> _TASK DIRECTIONS_:
The required output is the exact run of lines below that opens at the line with "V2: AC 2V (+9V, GND)" and closes at the line with "V1: 3.3V (plus".

> _RECORDS FOR THE TASK_:
○ ○ ○
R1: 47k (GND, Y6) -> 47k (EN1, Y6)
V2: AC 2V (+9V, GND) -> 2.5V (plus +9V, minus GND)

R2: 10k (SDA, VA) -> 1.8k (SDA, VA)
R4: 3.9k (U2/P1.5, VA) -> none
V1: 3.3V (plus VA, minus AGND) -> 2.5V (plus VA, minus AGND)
○ ○ ○
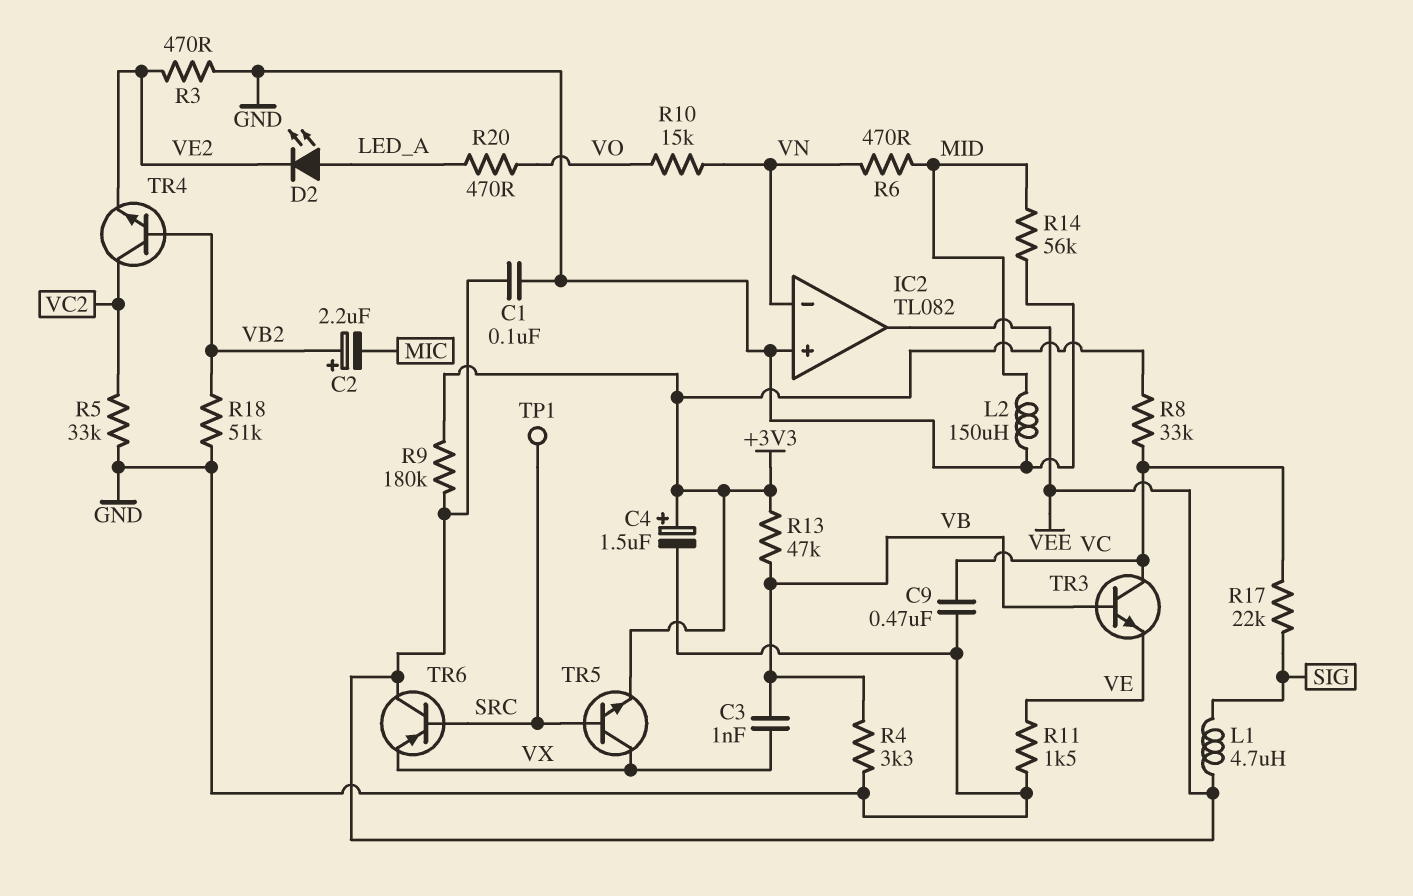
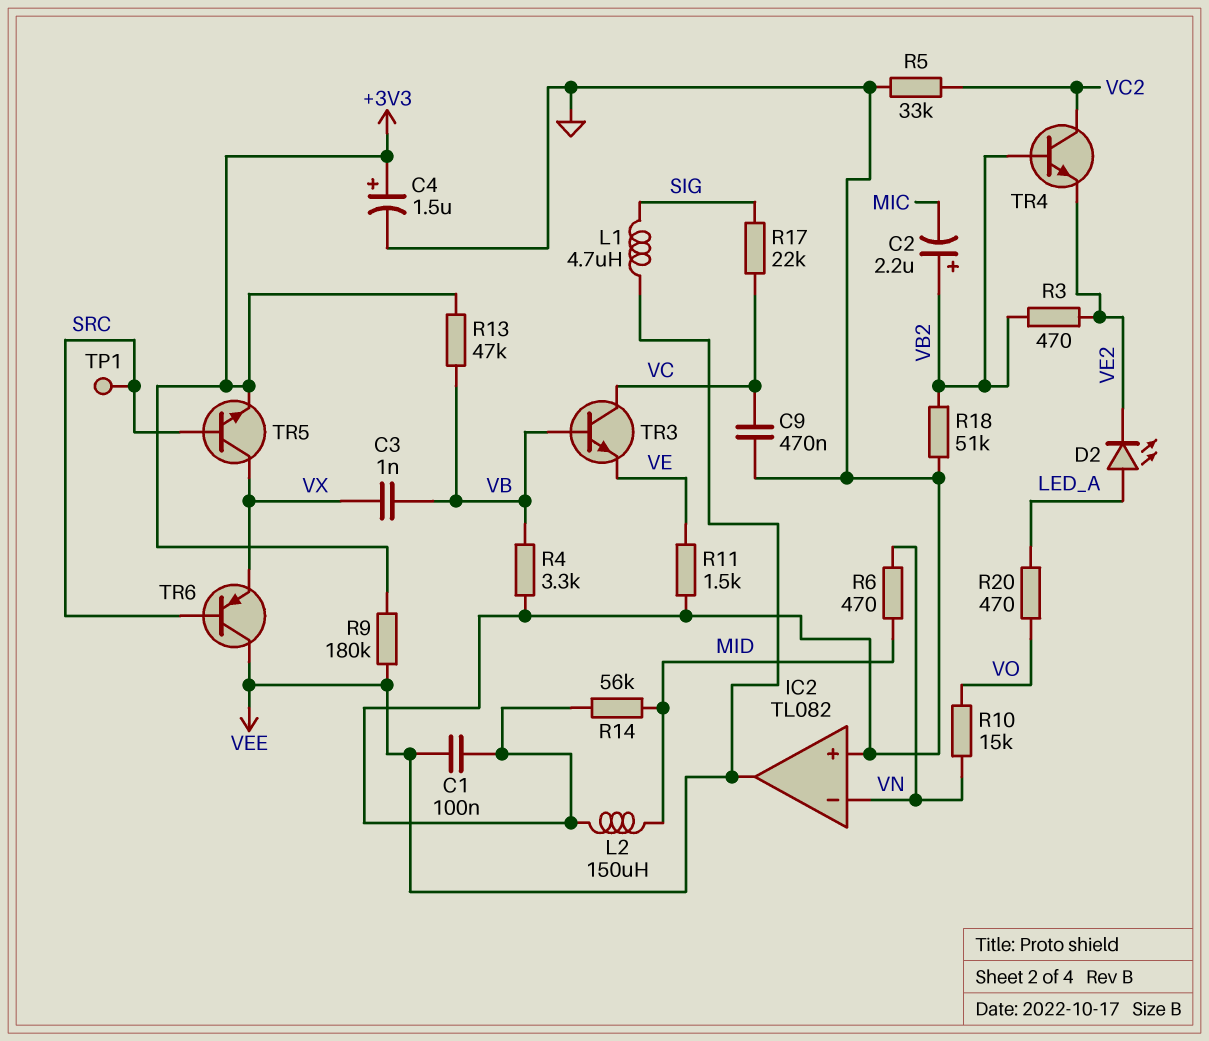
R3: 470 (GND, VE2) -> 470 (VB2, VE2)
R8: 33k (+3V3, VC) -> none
○ ○ ○
> _RESULT OF THE EXERCISE_:
V2: AC 2V (+9V, GND) -> 2.5V (plus +9V, minus GND)

R2: 10k (SDA, VA) -> 1.8k (SDA, VA)
R4: 3.9k (U2/P1.5, VA) -> none
V1: 3.3V (plus VA, minus AGND) -> 2.5V (plus VA, minus AGND)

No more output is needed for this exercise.